(Collected data entries)

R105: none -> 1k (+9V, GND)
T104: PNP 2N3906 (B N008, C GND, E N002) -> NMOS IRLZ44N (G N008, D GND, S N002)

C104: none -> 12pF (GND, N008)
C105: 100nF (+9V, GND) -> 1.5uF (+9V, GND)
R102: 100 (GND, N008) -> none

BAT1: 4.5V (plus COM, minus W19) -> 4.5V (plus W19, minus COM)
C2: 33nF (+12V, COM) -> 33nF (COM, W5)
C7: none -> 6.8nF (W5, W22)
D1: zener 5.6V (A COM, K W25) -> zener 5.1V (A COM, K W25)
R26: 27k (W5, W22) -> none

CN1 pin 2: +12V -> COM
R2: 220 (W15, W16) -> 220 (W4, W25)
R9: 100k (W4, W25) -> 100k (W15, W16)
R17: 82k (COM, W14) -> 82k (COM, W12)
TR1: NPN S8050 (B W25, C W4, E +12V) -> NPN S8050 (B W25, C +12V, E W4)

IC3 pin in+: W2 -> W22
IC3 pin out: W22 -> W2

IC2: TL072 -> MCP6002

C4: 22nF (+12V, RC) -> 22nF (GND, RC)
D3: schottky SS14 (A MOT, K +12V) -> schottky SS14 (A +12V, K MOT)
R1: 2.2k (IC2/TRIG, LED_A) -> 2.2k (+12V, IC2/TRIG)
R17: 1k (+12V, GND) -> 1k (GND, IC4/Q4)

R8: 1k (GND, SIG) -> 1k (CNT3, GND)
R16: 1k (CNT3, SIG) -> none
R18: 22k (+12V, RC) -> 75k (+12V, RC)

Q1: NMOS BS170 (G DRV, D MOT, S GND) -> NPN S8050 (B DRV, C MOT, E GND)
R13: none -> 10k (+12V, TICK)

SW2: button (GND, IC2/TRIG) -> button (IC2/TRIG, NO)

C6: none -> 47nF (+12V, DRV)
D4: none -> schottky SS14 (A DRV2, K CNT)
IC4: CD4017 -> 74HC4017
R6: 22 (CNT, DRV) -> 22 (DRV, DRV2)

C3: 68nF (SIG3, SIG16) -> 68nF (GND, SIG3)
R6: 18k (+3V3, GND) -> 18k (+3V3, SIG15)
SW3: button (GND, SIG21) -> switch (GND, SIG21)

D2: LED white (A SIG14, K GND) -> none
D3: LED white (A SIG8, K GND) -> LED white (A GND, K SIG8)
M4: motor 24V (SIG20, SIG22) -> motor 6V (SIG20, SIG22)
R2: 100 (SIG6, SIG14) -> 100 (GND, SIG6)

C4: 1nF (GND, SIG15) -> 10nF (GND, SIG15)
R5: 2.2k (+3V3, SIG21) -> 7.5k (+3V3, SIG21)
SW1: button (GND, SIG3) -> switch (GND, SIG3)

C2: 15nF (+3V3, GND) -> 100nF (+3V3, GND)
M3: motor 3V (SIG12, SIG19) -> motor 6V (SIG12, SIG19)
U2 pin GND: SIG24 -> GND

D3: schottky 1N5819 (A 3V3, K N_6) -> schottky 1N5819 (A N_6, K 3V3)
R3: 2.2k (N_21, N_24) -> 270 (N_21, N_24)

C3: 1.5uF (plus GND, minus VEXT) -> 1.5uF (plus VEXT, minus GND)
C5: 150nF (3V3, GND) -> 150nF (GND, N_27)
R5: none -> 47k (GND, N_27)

About this exercise: Starting from the line containing "R2: 220 (W15, W16) -> 220 (W4, W25)" and ending with the final line of the data, reproduce each line exactly as it appears, including no other lines.

The answer:
R2: 220 (W15, W16) -> 220 (W4, W25)
R9: 100k (W4, W25) -> 100k (W15, W16)
R17: 82k (COM, W14) -> 82k (COM, W12)
TR1: NPN S8050 (B W25, C W4, E +12V) -> NPN S8050 (B W25, C +12V, E W4)

IC3 pin in+: W2 -> W22
IC3 pin out: W22 -> W2

IC2: TL072 -> MCP6002

C4: 22nF (+12V, RC) -> 22nF (GND, RC)
D3: schottky SS14 (A MOT, K +12V) -> schottky SS14 (A +12V, K MOT)
R1: 2.2k (IC2/TRIG, LED_A) -> 2.2k (+12V, IC2/TRIG)
R17: 1k (+12V, GND) -> 1k (GND, IC4/Q4)

R8: 1k (GND, SIG) -> 1k (CNT3, GND)
R16: 1k (CNT3, SIG) -> none
R18: 22k (+12V, RC) -> 75k (+12V, RC)

Q1: NMOS BS170 (G DRV, D MOT, S GND) -> NPN S8050 (B DRV, C MOT, E GND)
R13: none -> 10k (+12V, TICK)

SW2: button (GND, IC2/TRIG) -> button (IC2/TRIG, NO)

C6: none -> 47nF (+12V, DRV)
D4: none -> schottky SS14 (A DRV2, K CNT)
IC4: CD4017 -> 74HC4017
R6: 22 (CNT, DRV) -> 22 (DRV, DRV2)

C3: 68nF (SIG3, SIG16) -> 68nF (GND, SIG3)
R6: 18k (+3V3, GND) -> 18k (+3V3, SIG15)
SW3: button (GND, SIG21) -> switch (GND, SIG21)

D2: LED white (A SIG14, K GND) -> none
D3: LED white (A SIG8, K GND) -> LED white (A GND, K SIG8)
M4: motor 24V (SIG20, SIG22) -> motor 6V (SIG20, SIG22)
R2: 100 (SIG6, SIG14) -> 100 (GND, SIG6)

C4: 1nF (GND, SIG15) -> 10nF (GND, SIG15)
R5: 2.2k (+3V3, SIG21) -> 7.5k (+3V3, SIG21)
SW1: button (GND, SIG3) -> switch (GND, SIG3)

C2: 15nF (+3V3, GND) -> 100nF (+3V3, GND)
M3: motor 3V (SIG12, SIG19) -> motor 6V (SIG12, SIG19)
U2 pin GND: SIG24 -> GND

D3: schottky 1N5819 (A 3V3, K N_6) -> schottky 1N5819 (A N_6, K 3V3)
R3: 2.2k (N_21, N_24) -> 270 (N_21, N_24)

C3: 1.5uF (plus GND, minus VEXT) -> 1.5uF (plus VEXT, minus GND)
C5: 150nF (3V3, GND) -> 150nF (GND, N_27)
R5: none -> 47k (GND, N_27)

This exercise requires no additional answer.